### Extracted records ###

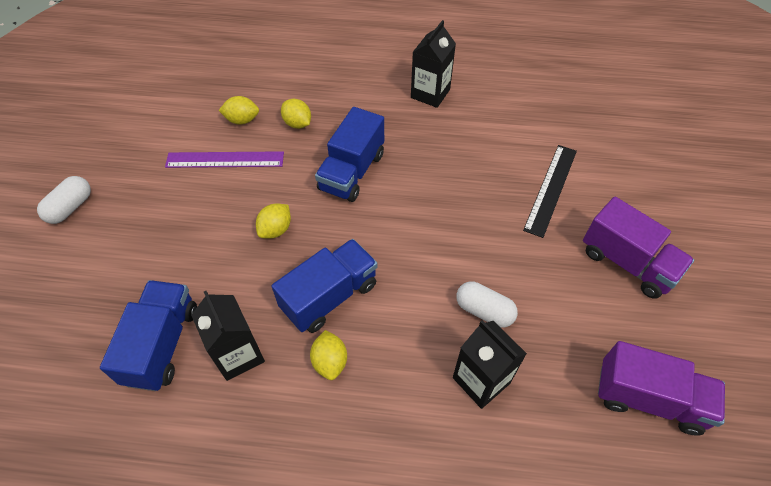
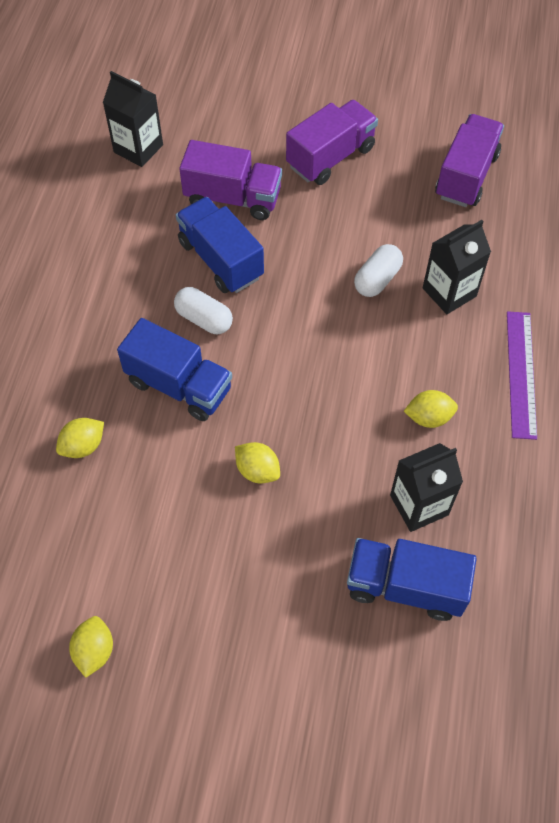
camera: 85 degrees left, 5 degrees up
(70, 207) = (190, 738): white capsule -> white capsule (204, 319)
(225, 160) = (134, 536): purple ruler -> purple ruler (521, 373)
(242, 120) = (62, 517): yellow lemon -> yellow lemon (94, 651)
(329, 296) = (352, 415): blue truck -> blue truck (220, 259)
(430, 93) = (61, 290): black carton -> black carton (138, 148)
(550, 189) = (233, 198): black ruler -> purple truck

###

## Task
Show all lines from the data that contain "truck".

## Worked solution
(329, 296) = (352, 415): blue truck -> blue truck (220, 259)
(550, 189) = (233, 198): black ruler -> purple truck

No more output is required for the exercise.